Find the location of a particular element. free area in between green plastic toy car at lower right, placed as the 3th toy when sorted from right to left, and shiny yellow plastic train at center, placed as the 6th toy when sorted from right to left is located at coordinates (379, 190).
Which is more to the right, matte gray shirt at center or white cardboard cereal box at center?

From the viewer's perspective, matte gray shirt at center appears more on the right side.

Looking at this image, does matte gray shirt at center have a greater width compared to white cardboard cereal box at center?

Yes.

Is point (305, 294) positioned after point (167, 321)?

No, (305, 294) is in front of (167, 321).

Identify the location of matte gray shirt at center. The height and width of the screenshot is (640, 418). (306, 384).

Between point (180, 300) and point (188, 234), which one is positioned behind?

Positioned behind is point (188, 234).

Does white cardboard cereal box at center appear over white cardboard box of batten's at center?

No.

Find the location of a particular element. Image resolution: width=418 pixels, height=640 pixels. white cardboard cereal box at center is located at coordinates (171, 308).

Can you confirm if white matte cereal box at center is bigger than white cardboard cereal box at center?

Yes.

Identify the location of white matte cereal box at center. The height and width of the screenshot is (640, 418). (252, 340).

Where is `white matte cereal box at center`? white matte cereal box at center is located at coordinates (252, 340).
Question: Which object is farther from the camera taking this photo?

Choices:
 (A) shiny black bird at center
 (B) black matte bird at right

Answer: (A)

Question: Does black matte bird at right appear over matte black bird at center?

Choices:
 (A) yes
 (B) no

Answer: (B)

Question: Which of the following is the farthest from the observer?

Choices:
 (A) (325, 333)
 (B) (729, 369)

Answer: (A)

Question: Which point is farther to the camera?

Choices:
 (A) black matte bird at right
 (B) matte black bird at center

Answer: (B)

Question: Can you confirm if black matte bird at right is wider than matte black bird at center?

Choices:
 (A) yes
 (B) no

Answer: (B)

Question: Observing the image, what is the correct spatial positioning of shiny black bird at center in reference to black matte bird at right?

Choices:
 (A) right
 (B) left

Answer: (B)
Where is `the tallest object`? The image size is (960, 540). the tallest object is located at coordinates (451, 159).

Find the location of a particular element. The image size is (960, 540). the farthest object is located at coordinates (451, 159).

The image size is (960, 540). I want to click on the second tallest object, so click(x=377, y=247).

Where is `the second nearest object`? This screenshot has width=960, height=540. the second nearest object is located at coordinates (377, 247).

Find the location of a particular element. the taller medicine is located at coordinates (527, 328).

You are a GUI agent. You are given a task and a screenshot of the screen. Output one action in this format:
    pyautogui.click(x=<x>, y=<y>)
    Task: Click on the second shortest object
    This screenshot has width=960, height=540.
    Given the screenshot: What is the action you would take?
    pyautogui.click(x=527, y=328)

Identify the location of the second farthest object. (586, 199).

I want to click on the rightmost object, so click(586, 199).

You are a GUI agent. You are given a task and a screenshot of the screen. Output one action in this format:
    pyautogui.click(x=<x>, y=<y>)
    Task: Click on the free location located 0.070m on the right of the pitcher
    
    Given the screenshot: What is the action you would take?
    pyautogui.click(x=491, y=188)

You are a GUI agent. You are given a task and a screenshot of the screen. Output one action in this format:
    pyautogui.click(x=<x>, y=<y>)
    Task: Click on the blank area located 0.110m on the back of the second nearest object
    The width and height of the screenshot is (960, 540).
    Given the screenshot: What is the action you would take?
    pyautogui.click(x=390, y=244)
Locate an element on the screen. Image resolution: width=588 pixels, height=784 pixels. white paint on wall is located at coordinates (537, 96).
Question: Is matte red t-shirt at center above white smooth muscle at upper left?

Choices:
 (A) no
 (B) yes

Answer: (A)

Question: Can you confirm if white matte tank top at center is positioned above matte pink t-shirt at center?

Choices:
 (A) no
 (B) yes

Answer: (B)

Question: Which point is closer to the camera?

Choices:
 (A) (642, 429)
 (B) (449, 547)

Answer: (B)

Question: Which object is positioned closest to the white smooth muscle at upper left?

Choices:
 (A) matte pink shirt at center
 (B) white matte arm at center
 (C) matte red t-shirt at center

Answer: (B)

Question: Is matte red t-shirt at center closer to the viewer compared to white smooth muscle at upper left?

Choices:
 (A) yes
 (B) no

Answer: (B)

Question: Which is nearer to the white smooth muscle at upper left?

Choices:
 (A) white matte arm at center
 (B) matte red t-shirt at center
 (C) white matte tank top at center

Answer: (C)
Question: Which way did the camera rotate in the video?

_ _ _

→ What you will do: State how many lines of the listing above contain the string "bird" with matching case, and reply with the number alone.

→ Exercise solution: 7